— Problem requirements —
Repeat, exactly as written, the lines from the one with "PIR3 pin GND: 5V -> GND" to the final line of the listing, and keep every picture out.

— Dataset content —
>>>
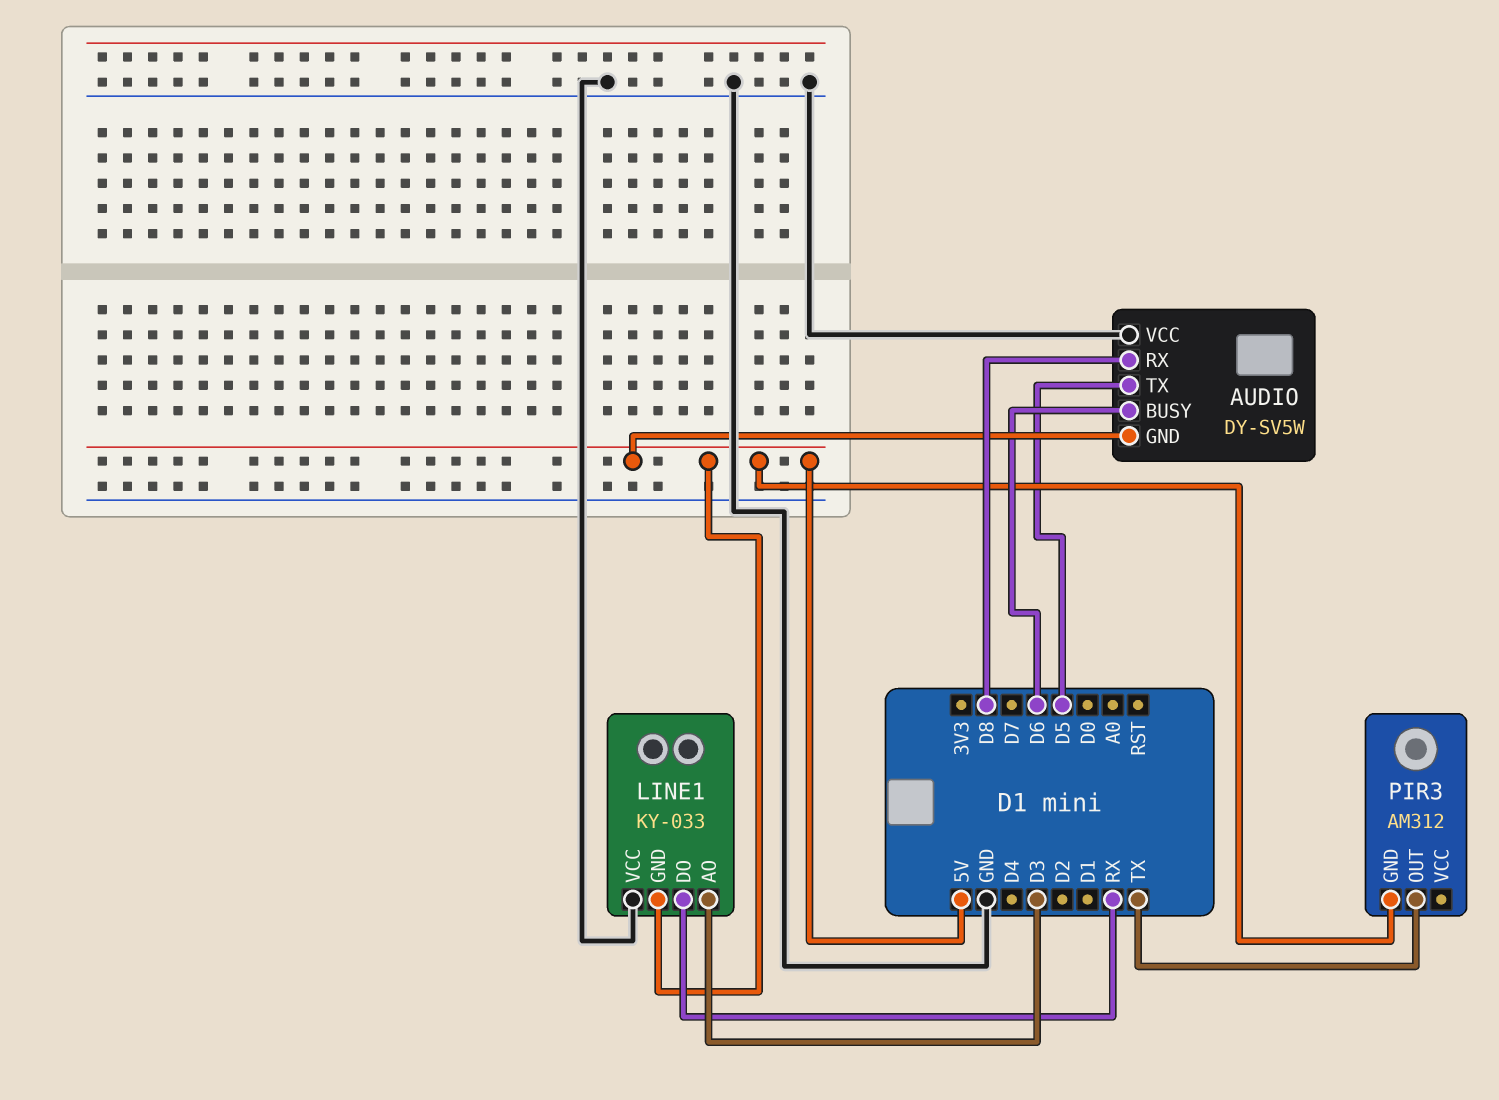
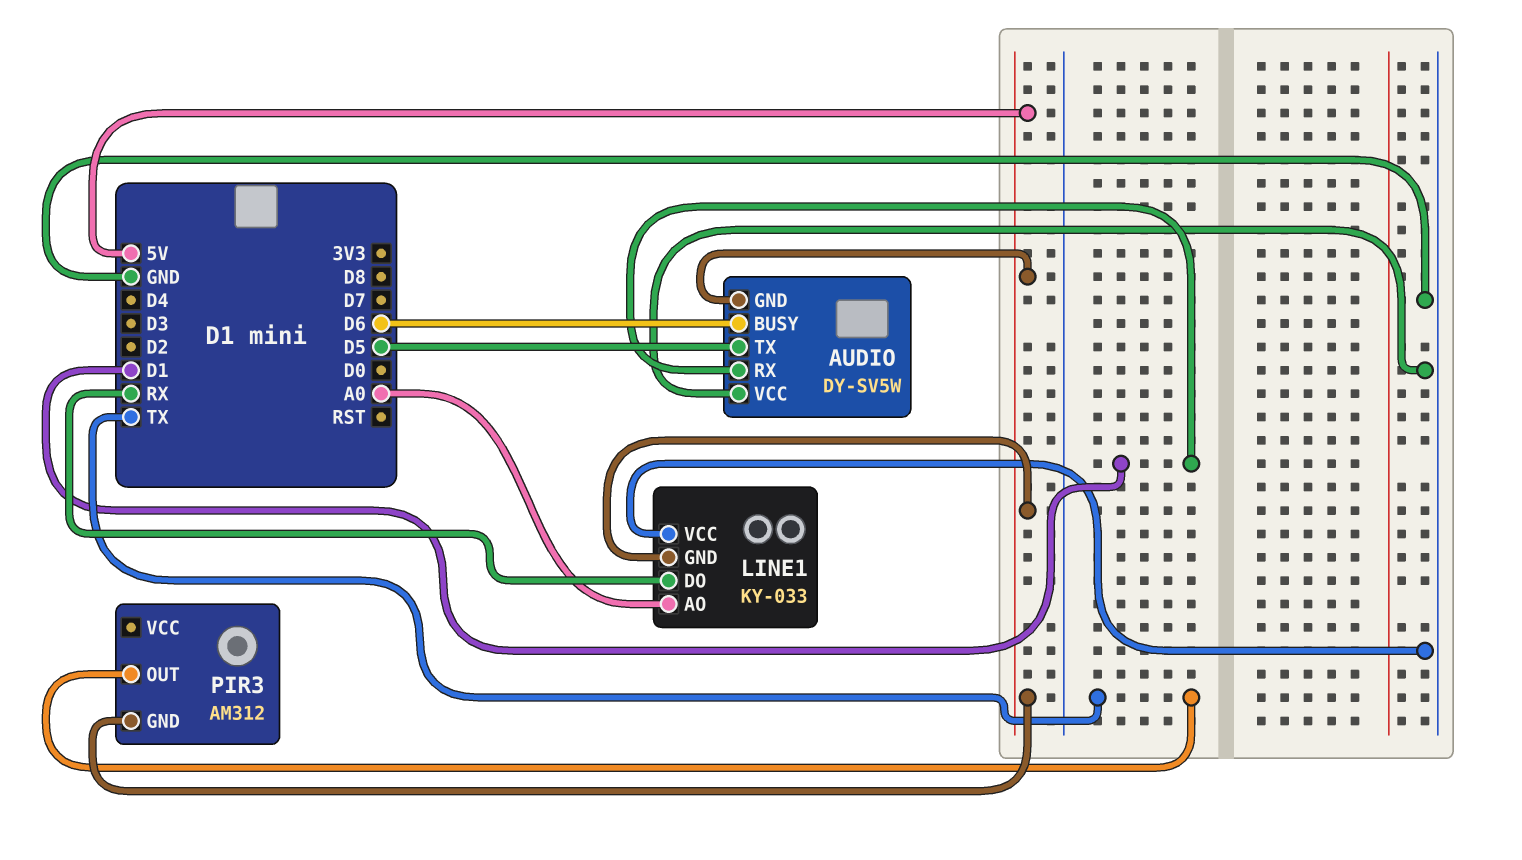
AUDIO pin RX: D8 -> D1
LINE1 pin AO: D3 -> A0

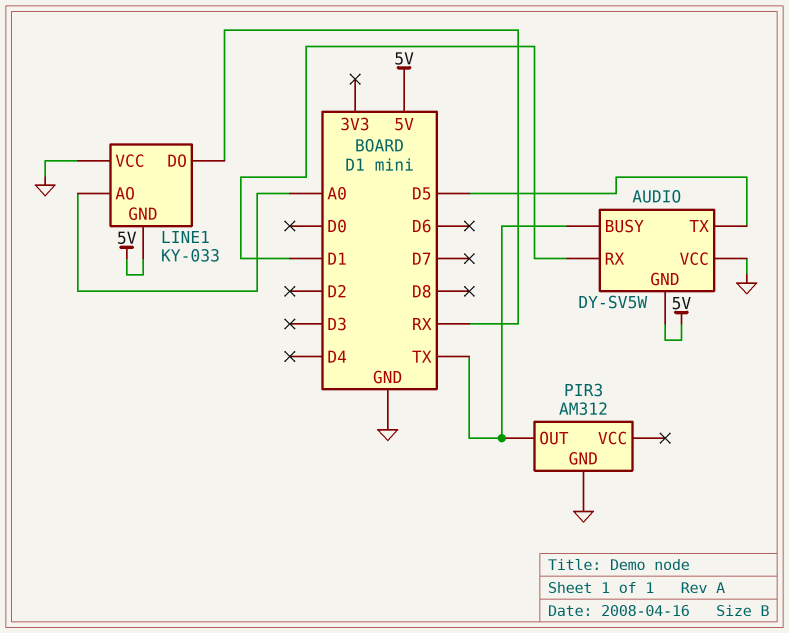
AUDIO pin BUSY: D6 -> TX
PIR3 pin GND: 5V -> GND

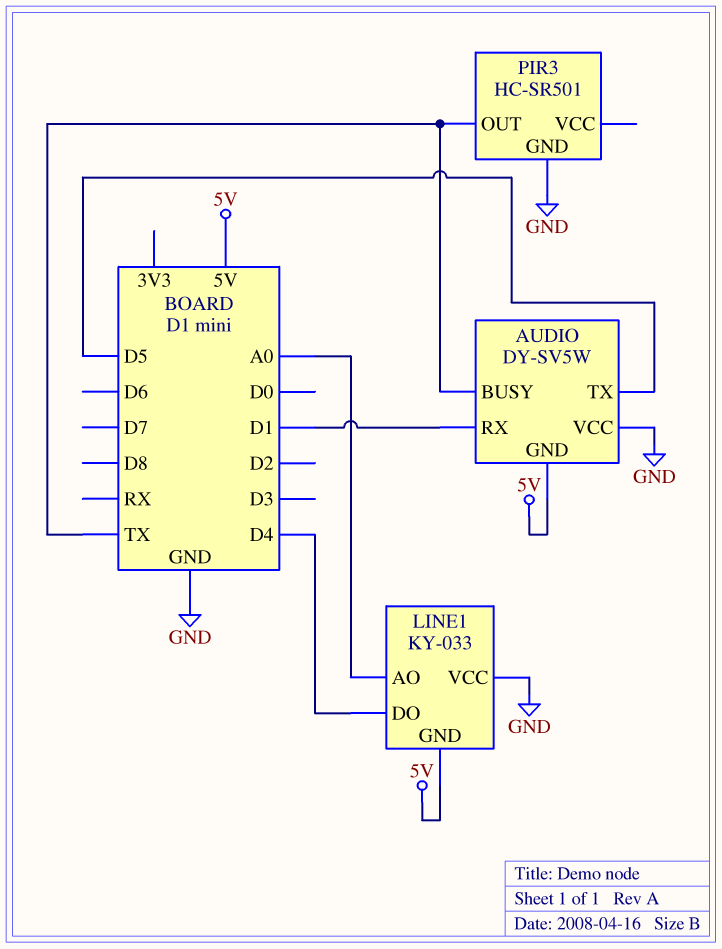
LINE1 pin DO: RX -> D4
PIR3: AM312 -> HC-SR501

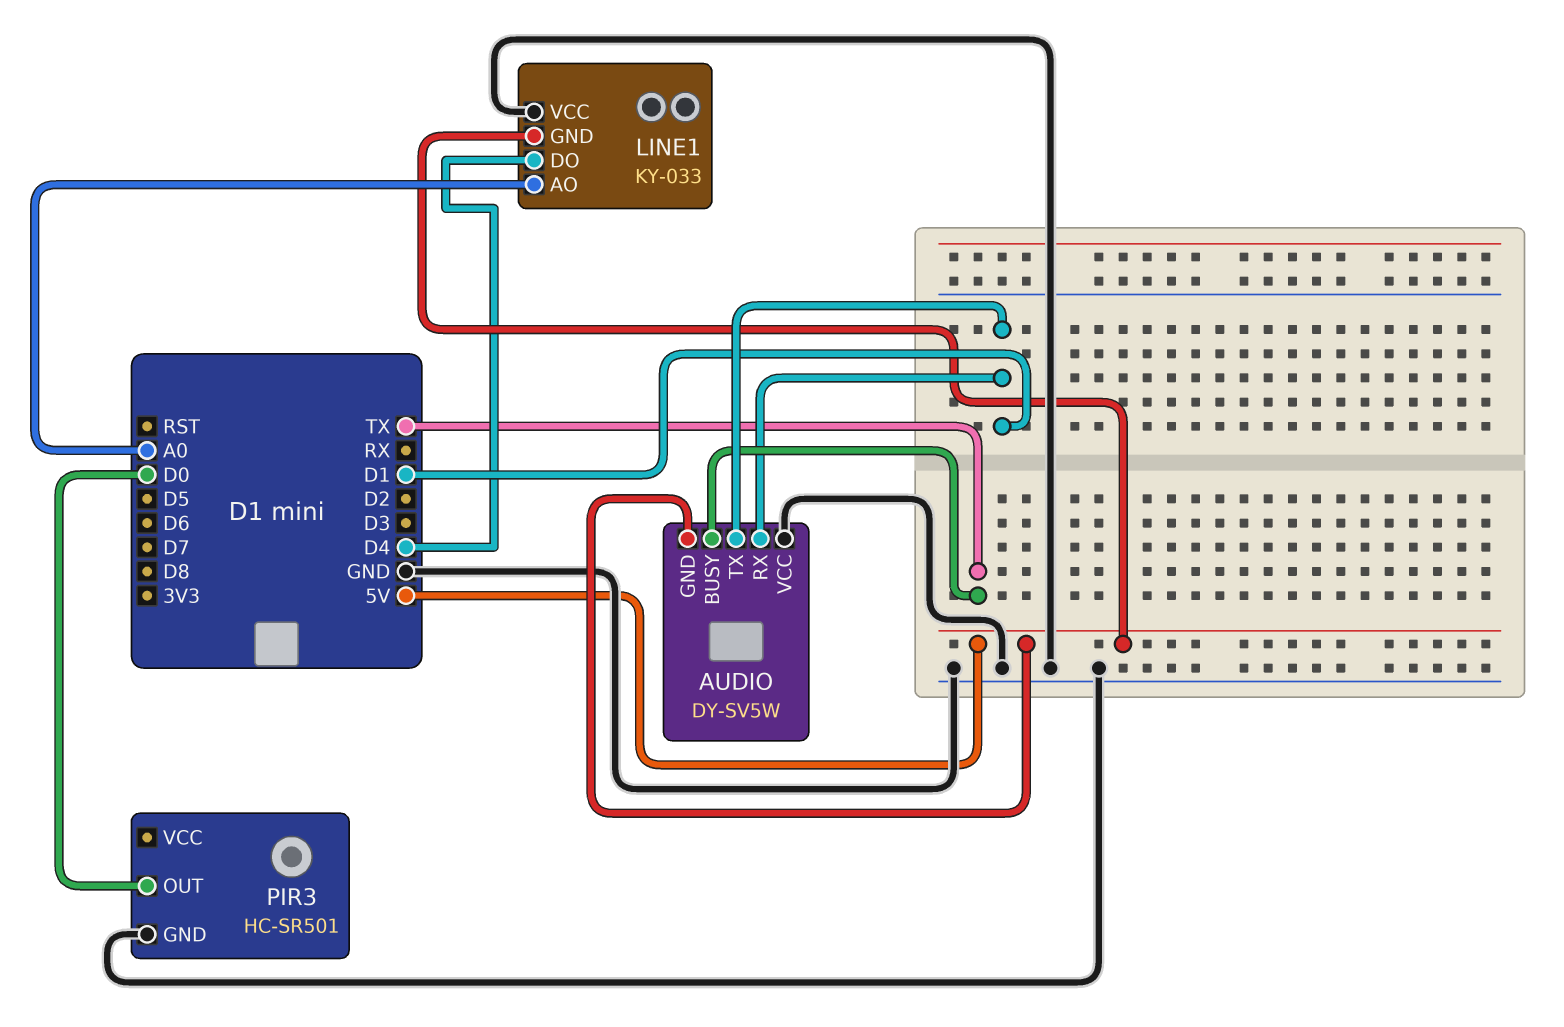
AUDIO pin TX: D5 -> D1
PIR3 pin OUT: TX -> D0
<<<
— Answer to the problem —
PIR3 pin GND: 5V -> GND

LINE1 pin DO: RX -> D4
PIR3: AM312 -> HC-SR501

AUDIO pin TX: D5 -> D1
PIR3 pin OUT: TX -> D0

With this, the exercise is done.